* **Your instructions**:
Look through the data below and extract, unchanged, the lines from the one that contains "none -> yellow brick K14 level 1" to the one that contains "none -> white brick E3 level 2", both included.

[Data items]
# # #
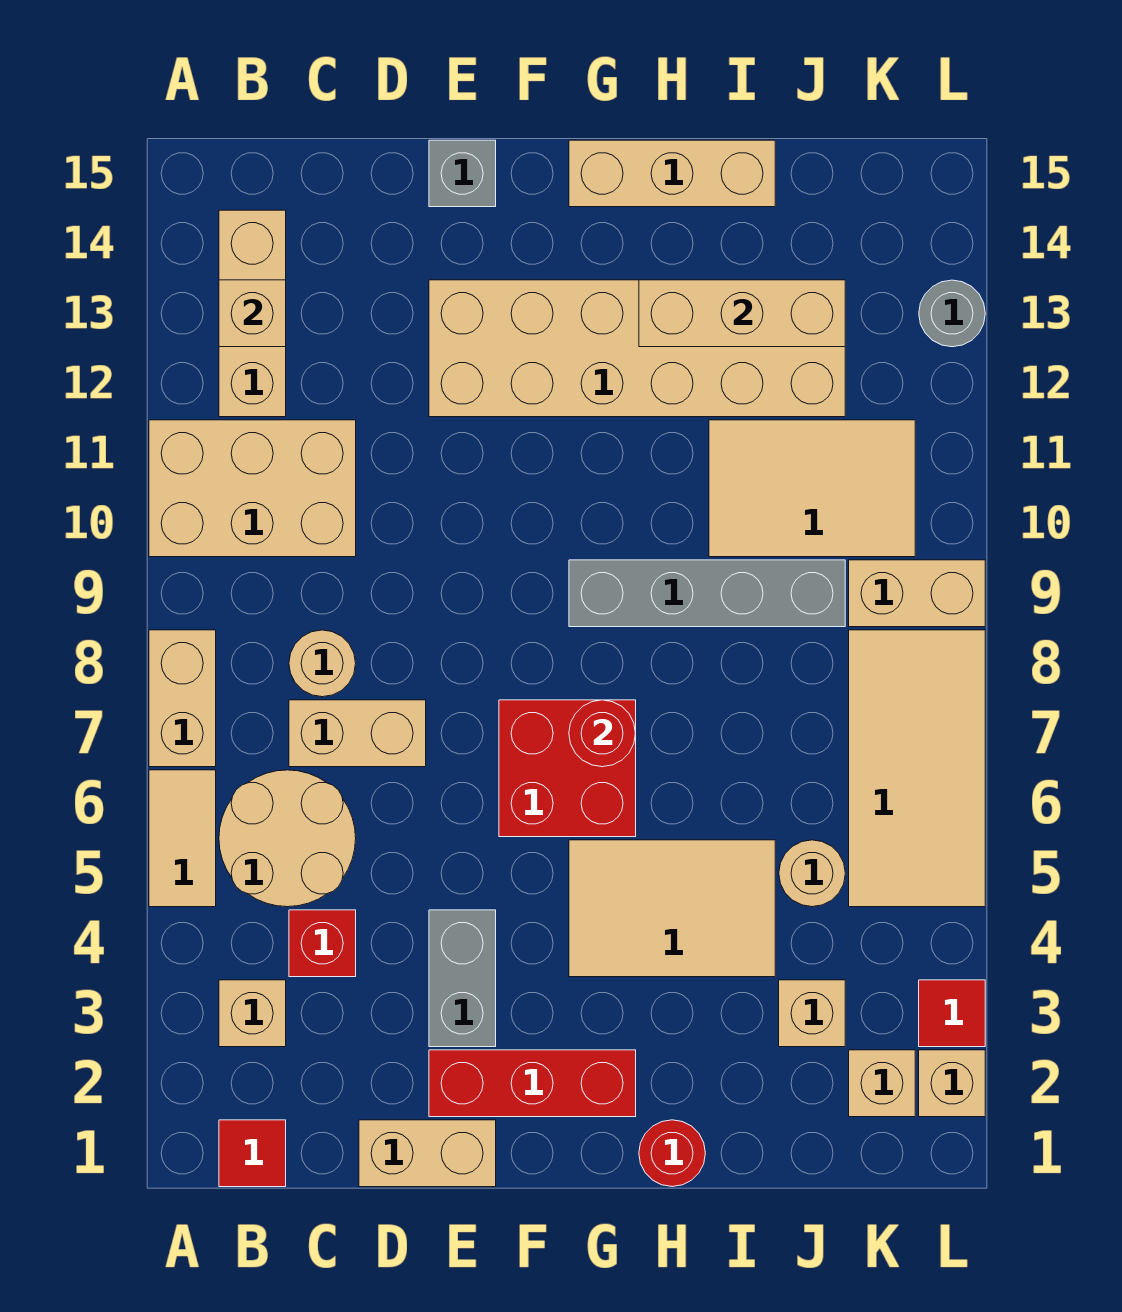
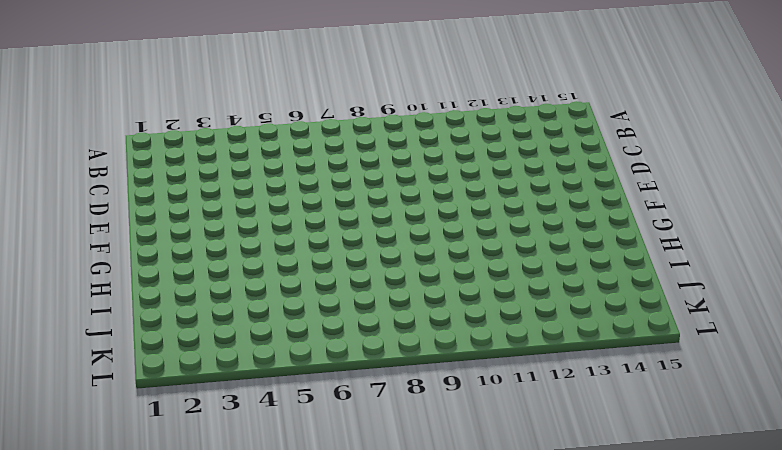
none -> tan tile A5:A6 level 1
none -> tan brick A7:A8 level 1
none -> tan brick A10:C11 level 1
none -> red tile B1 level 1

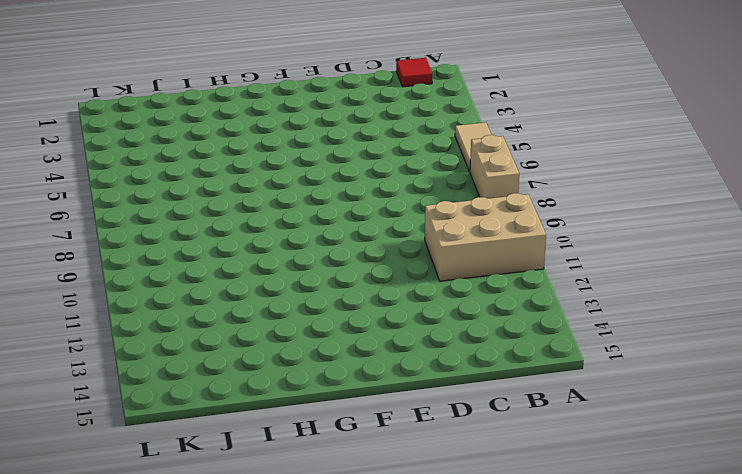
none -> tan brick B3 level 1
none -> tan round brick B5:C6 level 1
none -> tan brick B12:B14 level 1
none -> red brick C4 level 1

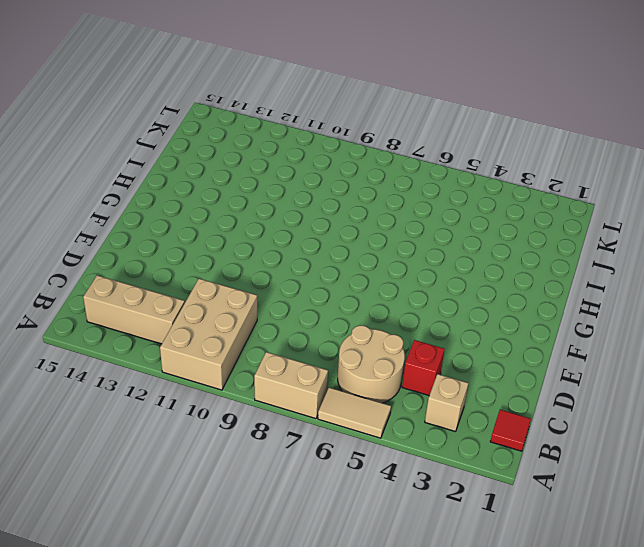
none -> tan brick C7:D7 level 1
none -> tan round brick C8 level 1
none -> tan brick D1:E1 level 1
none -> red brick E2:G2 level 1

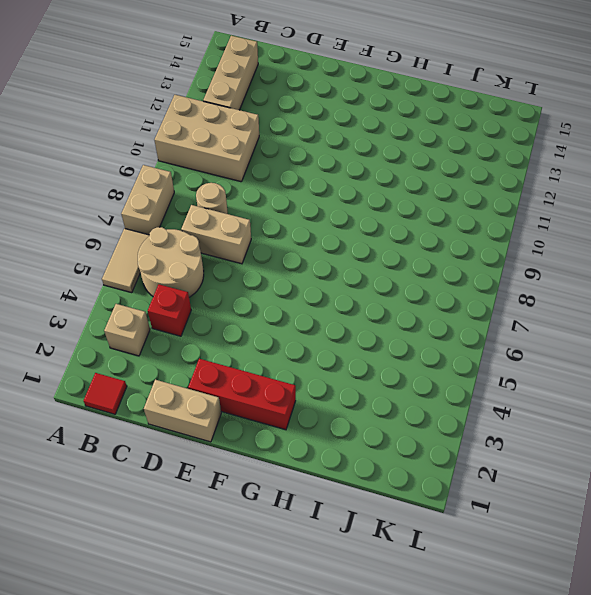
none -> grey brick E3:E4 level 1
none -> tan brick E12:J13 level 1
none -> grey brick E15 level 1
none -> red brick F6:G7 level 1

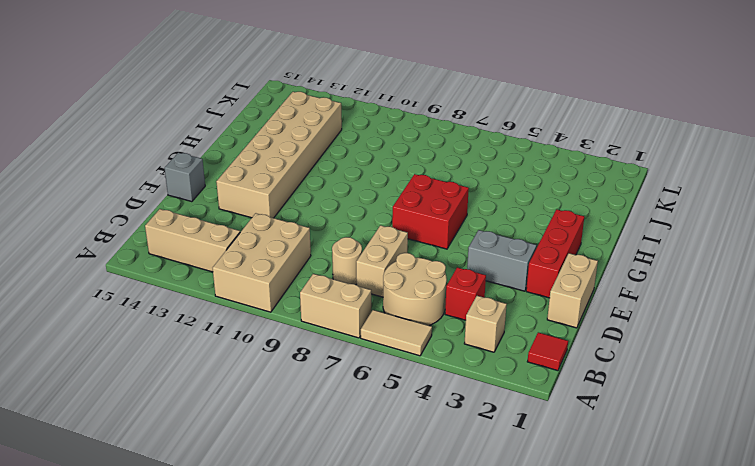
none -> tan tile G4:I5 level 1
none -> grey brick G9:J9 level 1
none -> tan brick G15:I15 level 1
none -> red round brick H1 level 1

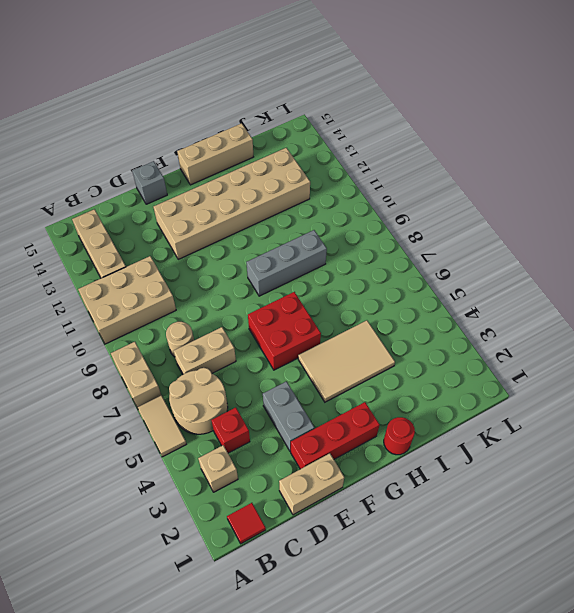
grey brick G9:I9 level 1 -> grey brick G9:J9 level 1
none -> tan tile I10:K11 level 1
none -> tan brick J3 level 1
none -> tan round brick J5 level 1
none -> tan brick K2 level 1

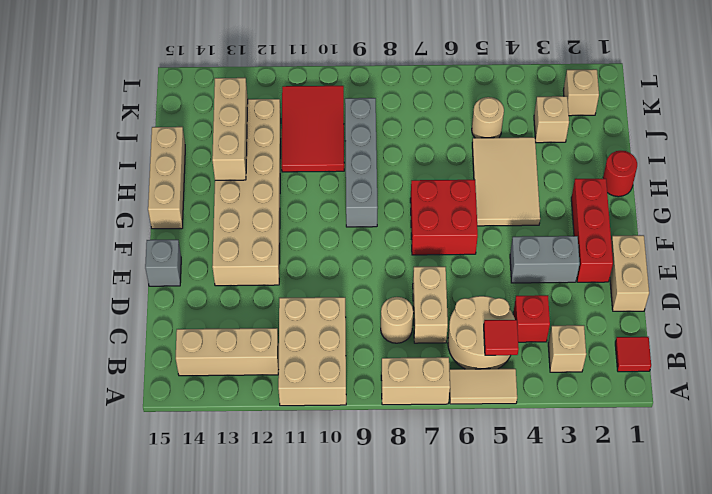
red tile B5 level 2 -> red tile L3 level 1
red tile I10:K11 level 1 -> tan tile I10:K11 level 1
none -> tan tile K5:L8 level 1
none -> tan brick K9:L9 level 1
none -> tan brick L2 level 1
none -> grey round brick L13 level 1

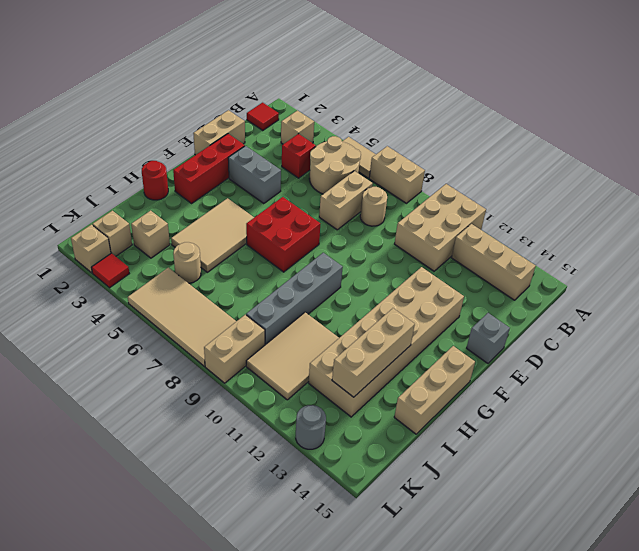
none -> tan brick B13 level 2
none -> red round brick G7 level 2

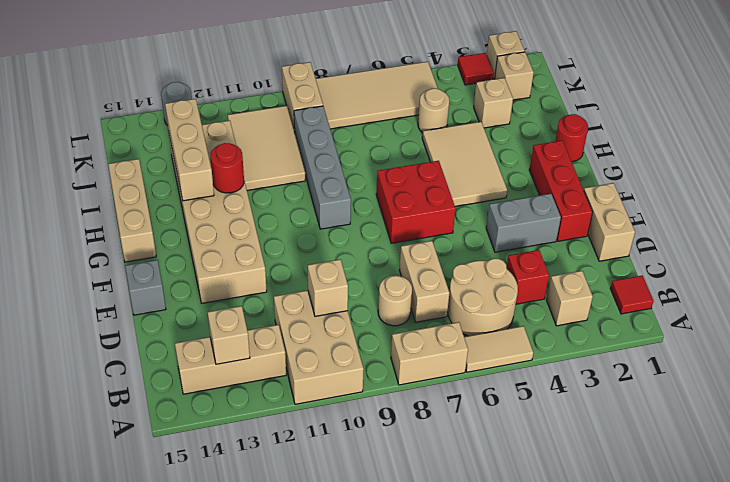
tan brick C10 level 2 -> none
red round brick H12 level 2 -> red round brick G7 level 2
# # #
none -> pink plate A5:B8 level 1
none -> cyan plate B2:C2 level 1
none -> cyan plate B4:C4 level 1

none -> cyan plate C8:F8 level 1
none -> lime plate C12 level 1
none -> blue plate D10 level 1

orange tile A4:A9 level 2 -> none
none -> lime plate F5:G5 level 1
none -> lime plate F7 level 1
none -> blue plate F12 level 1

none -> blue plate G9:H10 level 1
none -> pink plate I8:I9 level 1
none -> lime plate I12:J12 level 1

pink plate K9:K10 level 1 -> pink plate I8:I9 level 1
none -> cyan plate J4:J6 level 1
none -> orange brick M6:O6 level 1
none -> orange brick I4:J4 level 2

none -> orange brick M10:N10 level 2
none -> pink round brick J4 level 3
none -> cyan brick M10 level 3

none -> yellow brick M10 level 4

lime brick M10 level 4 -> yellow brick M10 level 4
# # #
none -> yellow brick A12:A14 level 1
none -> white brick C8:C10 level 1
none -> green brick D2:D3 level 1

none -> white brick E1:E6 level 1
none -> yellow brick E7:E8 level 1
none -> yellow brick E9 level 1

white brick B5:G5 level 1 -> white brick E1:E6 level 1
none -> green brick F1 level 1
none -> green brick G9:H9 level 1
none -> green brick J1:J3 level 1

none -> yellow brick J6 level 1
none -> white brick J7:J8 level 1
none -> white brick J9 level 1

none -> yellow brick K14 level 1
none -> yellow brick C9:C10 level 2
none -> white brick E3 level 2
# # #
* **Task answer**:
none -> yellow brick K14 level 1
none -> yellow brick C9:C10 level 2
none -> white brick E3 level 2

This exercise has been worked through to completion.